• Data to examine
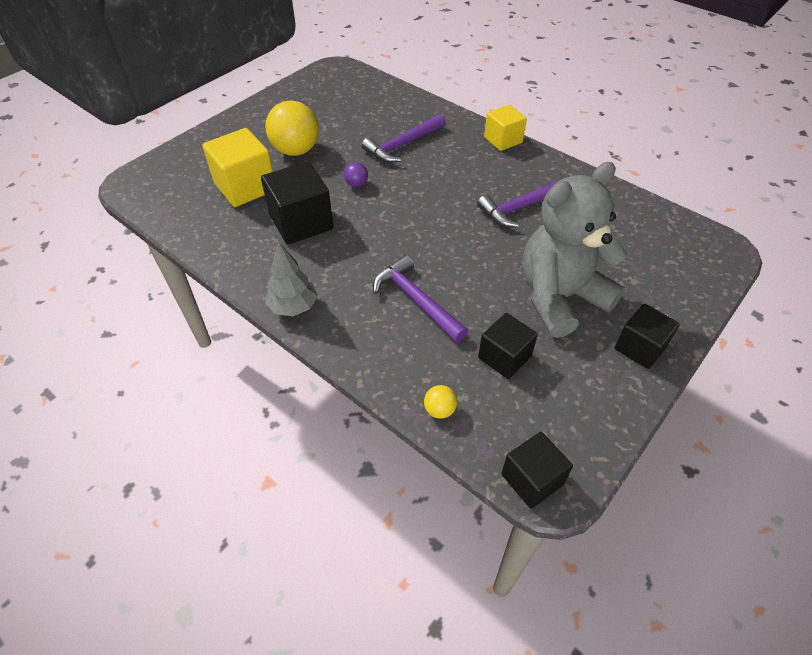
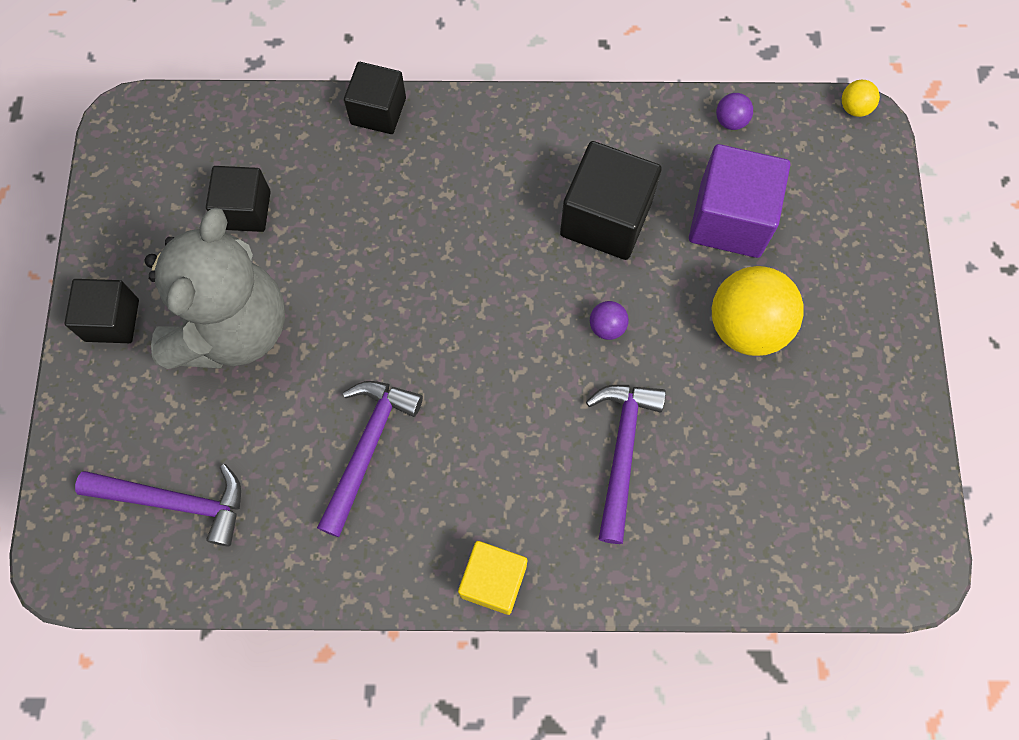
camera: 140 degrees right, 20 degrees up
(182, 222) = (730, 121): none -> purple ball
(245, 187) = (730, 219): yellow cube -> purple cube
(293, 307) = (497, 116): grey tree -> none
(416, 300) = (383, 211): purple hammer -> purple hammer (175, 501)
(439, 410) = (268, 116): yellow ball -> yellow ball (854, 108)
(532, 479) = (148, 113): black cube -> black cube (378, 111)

• Required work
Your answer should consist only of the lines from the one with "(439, 410) = (268, 116): yellow" through the last line of the entries above, retyped exactly.

• Answer box
(439, 410) = (268, 116): yellow ball -> yellow ball (854, 108)
(532, 479) = (148, 113): black cube -> black cube (378, 111)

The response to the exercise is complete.